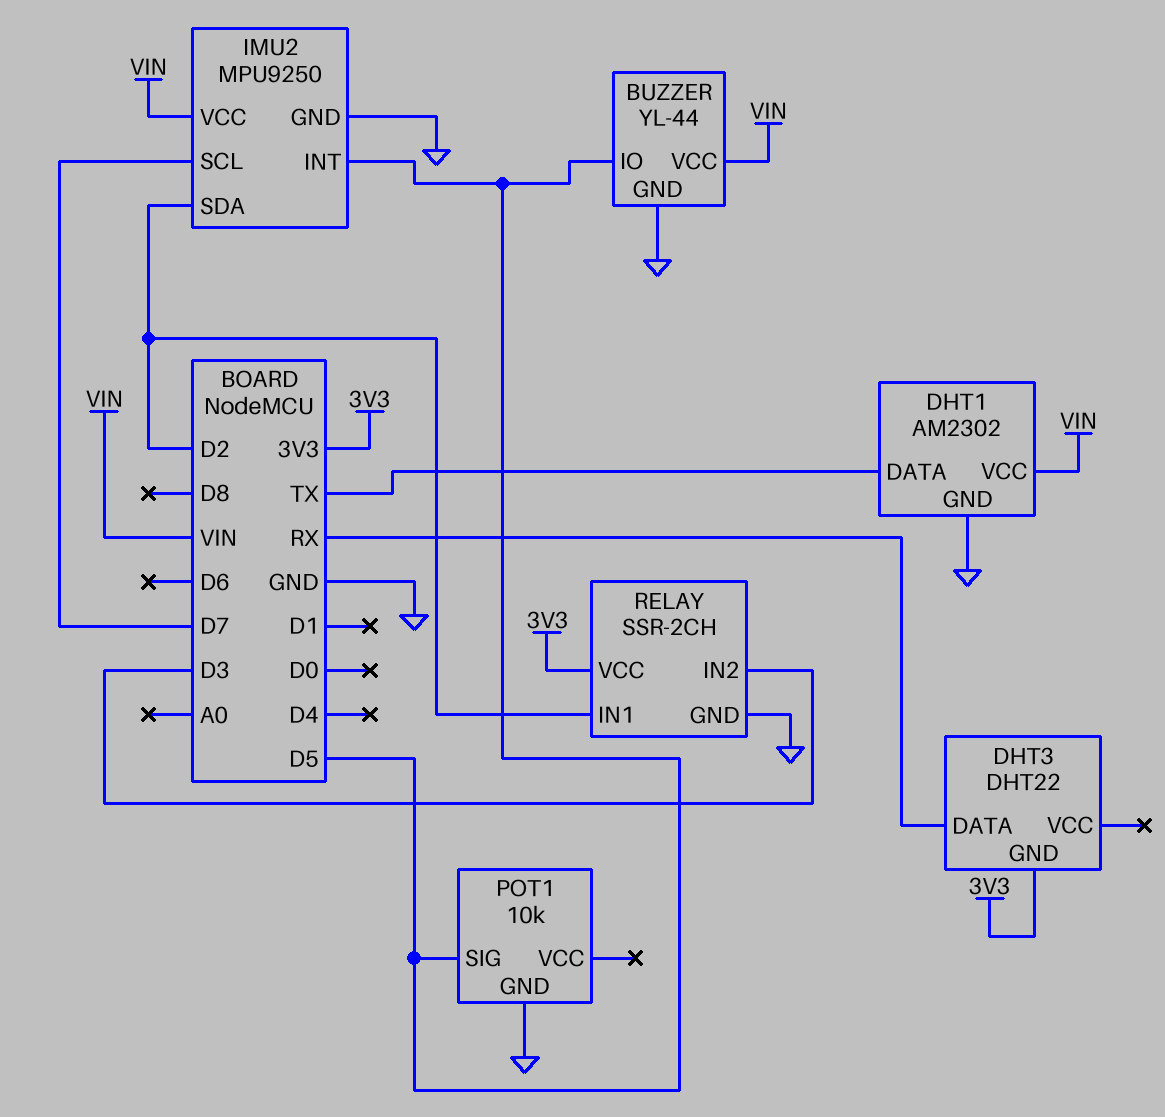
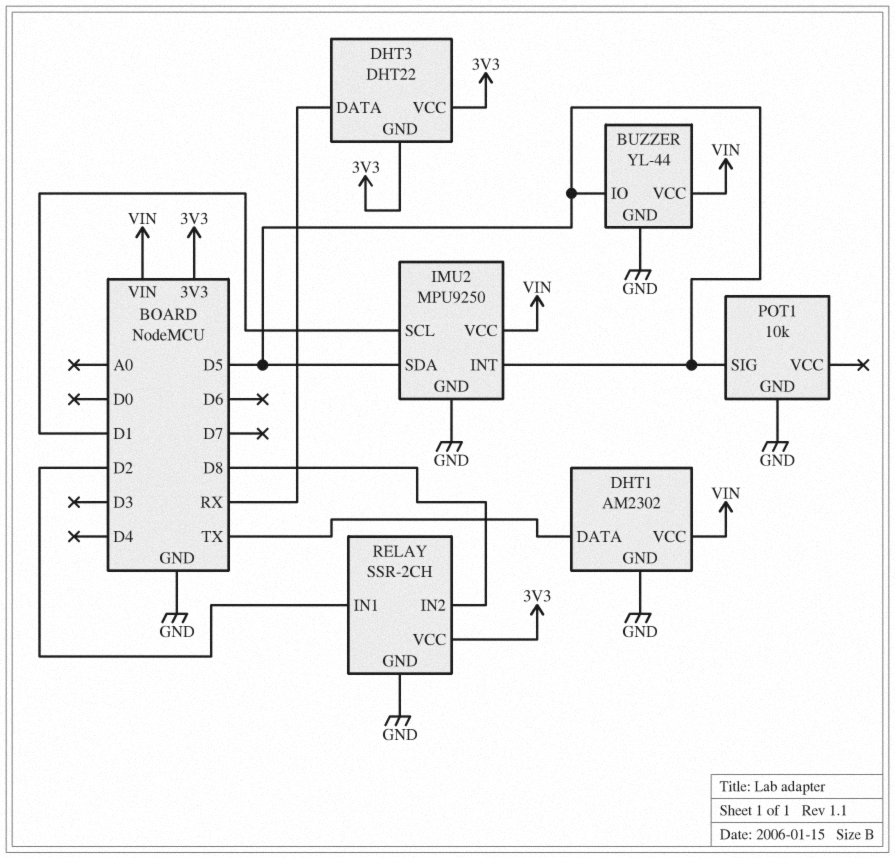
DHT3 pin VCC: none -> 3V3
IMU2 pin SCL: D7 -> D1
IMU2 pin SDA: D2 -> D5
RELAY pin IN2: D3 -> D8

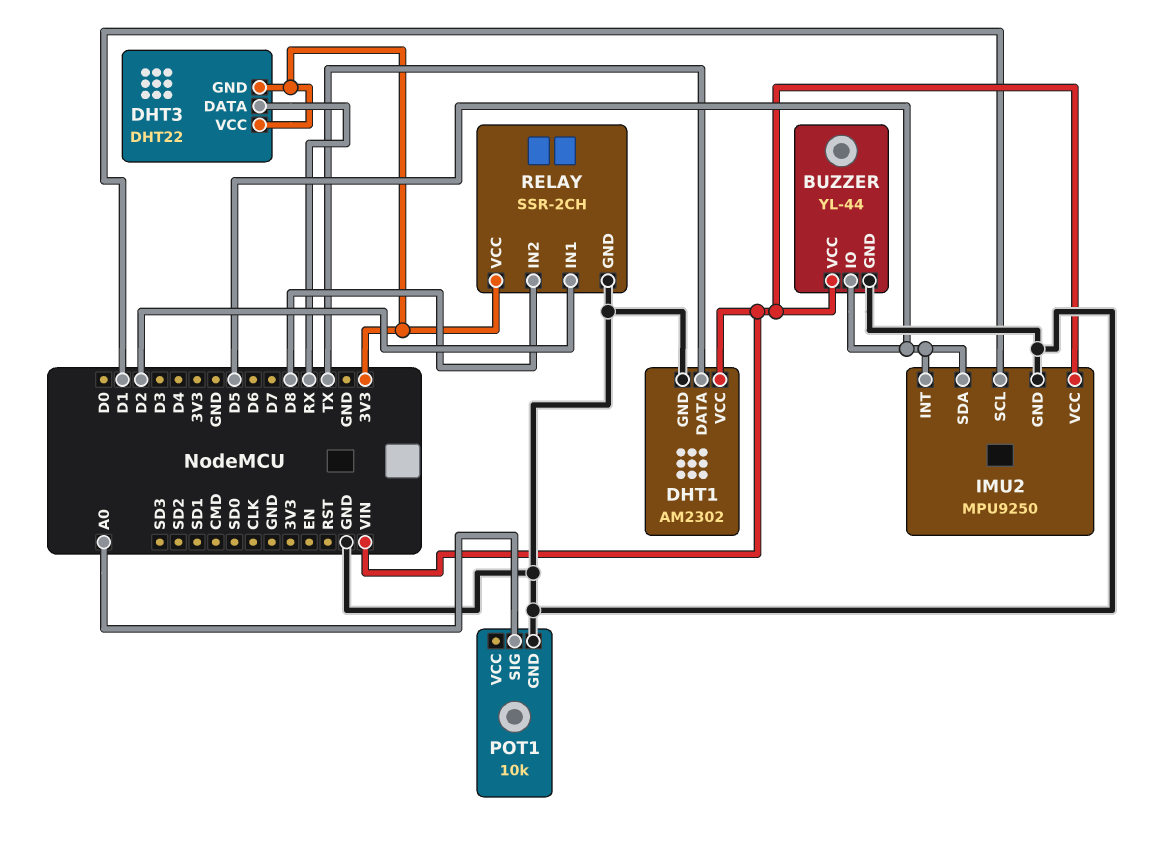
POT1 pin SIG: D5 -> A0

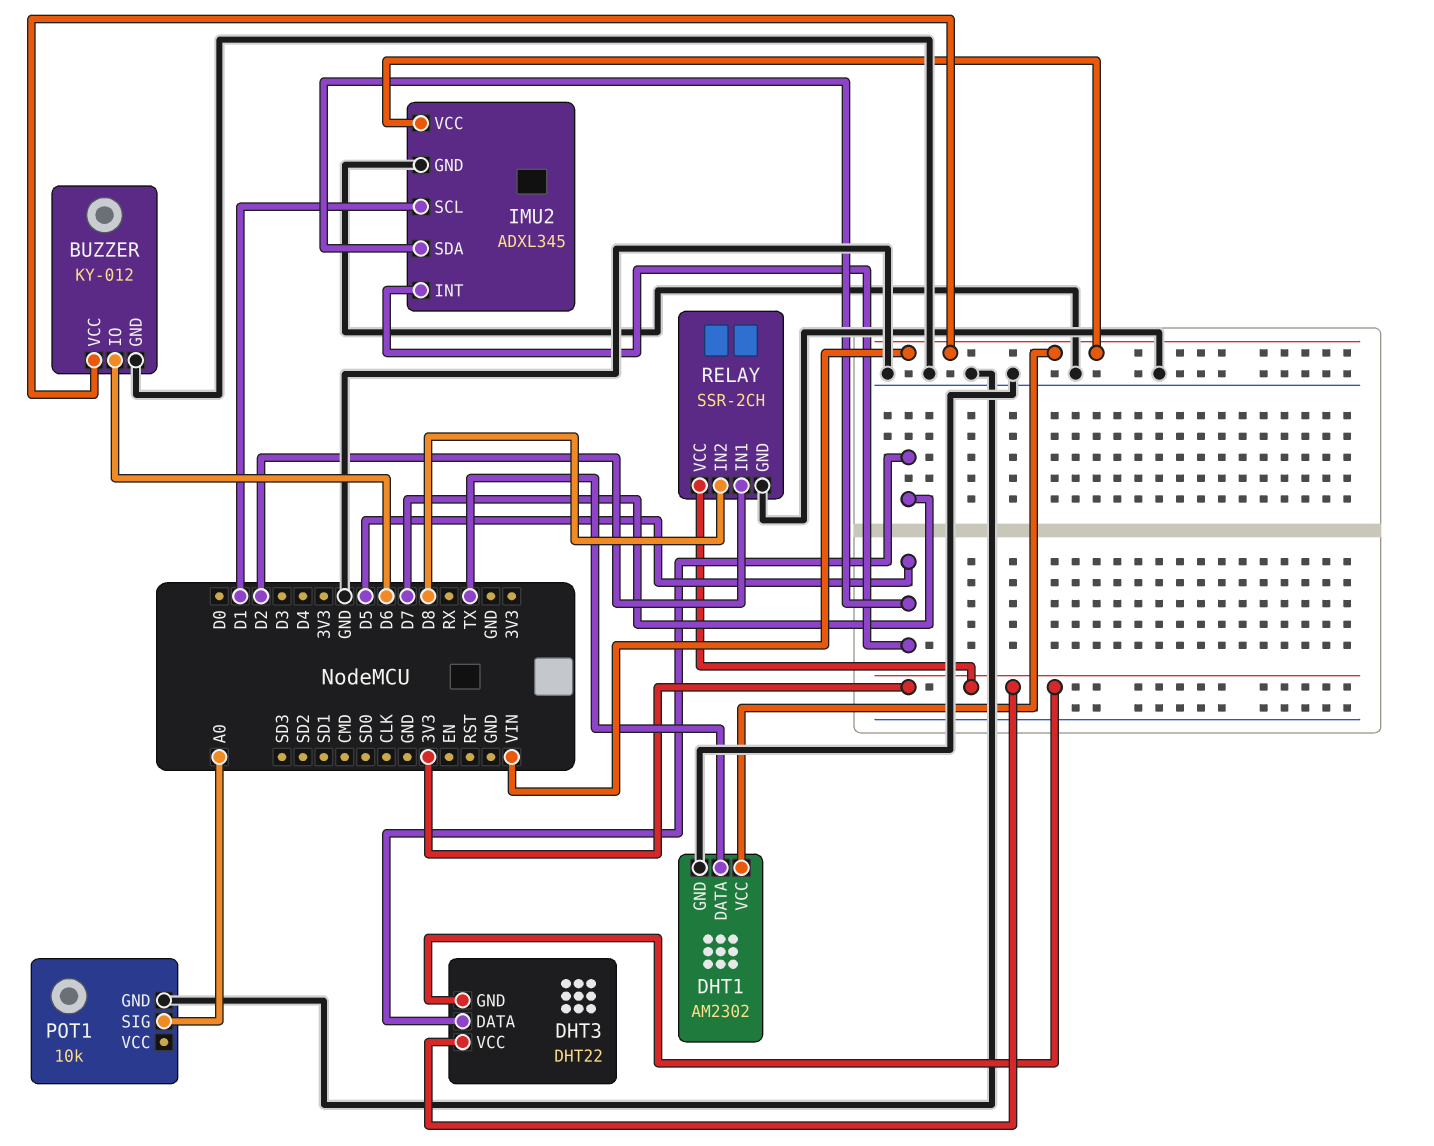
BUZZER: YL-44 -> KY-012
BUZZER pin IO: D5 -> D6
DHT3 pin DATA: RX -> D7
IMU2: MPU9250 -> ADXL345

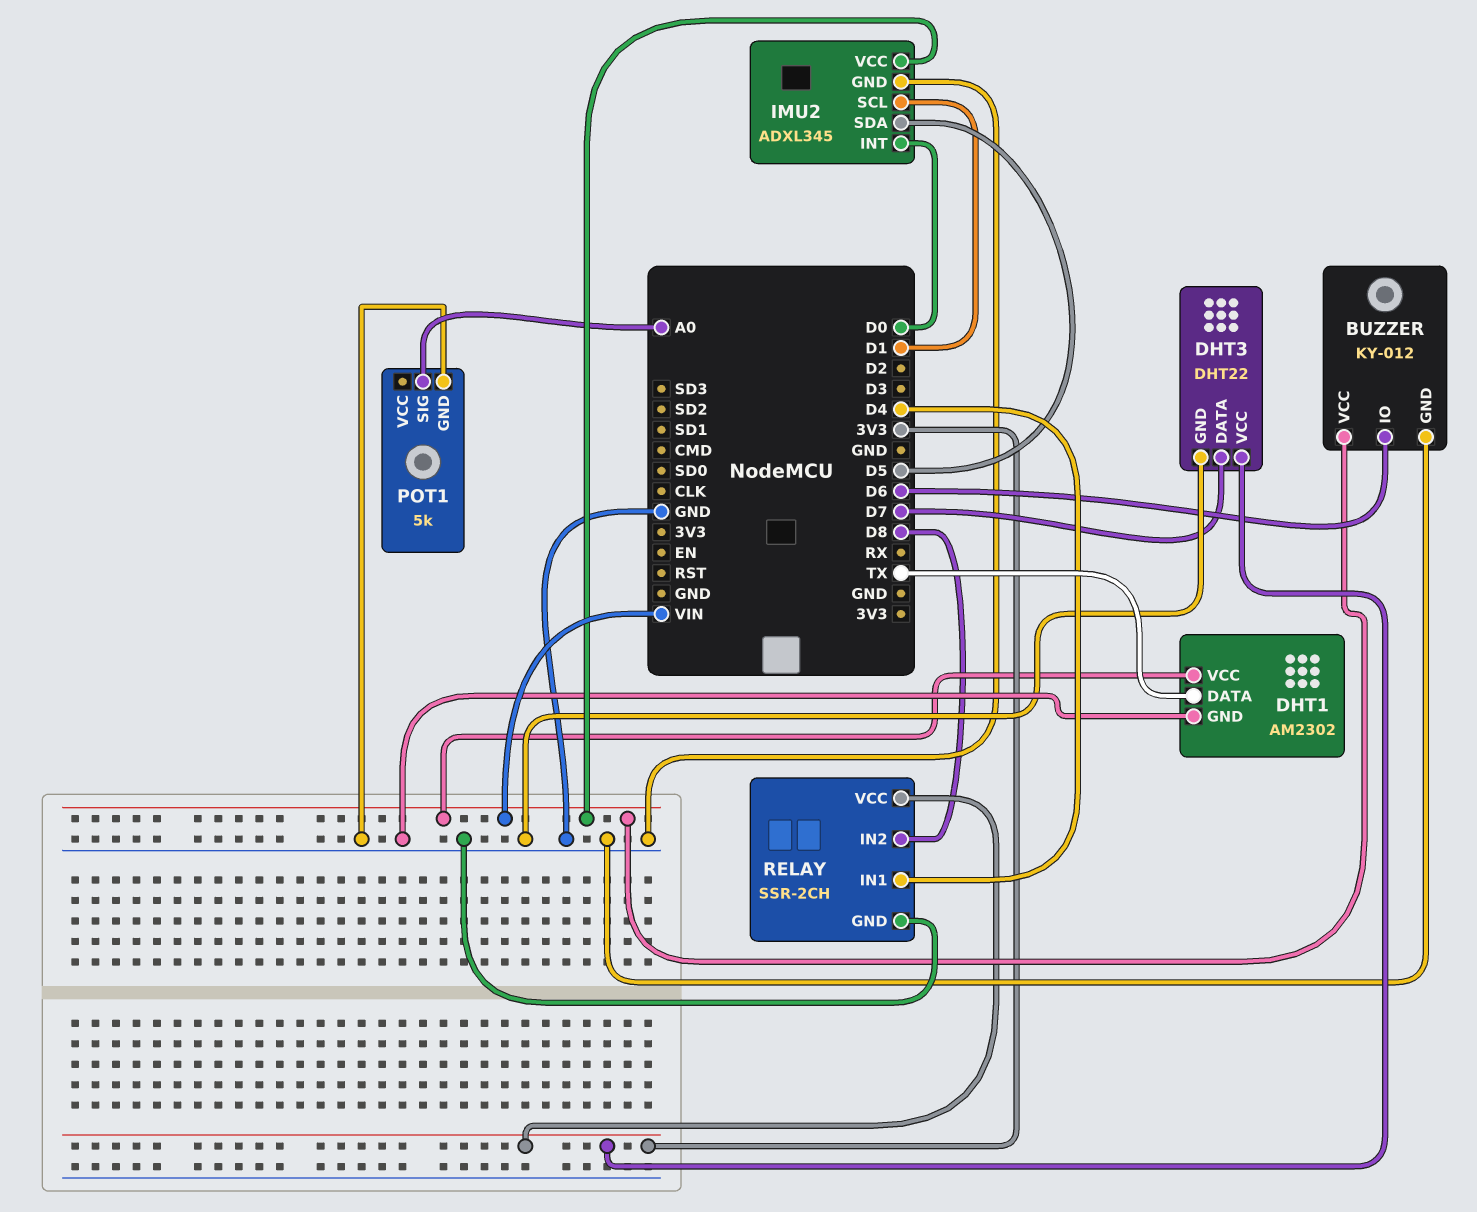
DHT3 pin GND: 3V3 -> GND
IMU2 pin INT: D5 -> D0
POT1: 10k -> 5k
RELAY pin IN1: D2 -> D4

§ **INSTRUCTIONS TO FOLLOW**
Using the material above, retype each entry exactly and omit the pictures.

§ **FINAL ANSWER**
DHT3 pin VCC: none -> 3V3
IMU2 pin SCL: D7 -> D1
IMU2 pin SDA: D2 -> D5
RELAY pin IN2: D3 -> D8

POT1 pin SIG: D5 -> A0

BUZZER: YL-44 -> KY-012
BUZZER pin IO: D5 -> D6
DHT3 pin DATA: RX -> D7
IMU2: MPU9250 -> ADXL345

DHT3 pin GND: 3V3 -> GND
IMU2 pin INT: D5 -> D0
POT1: 10k -> 5k
RELAY pin IN1: D2 -> D4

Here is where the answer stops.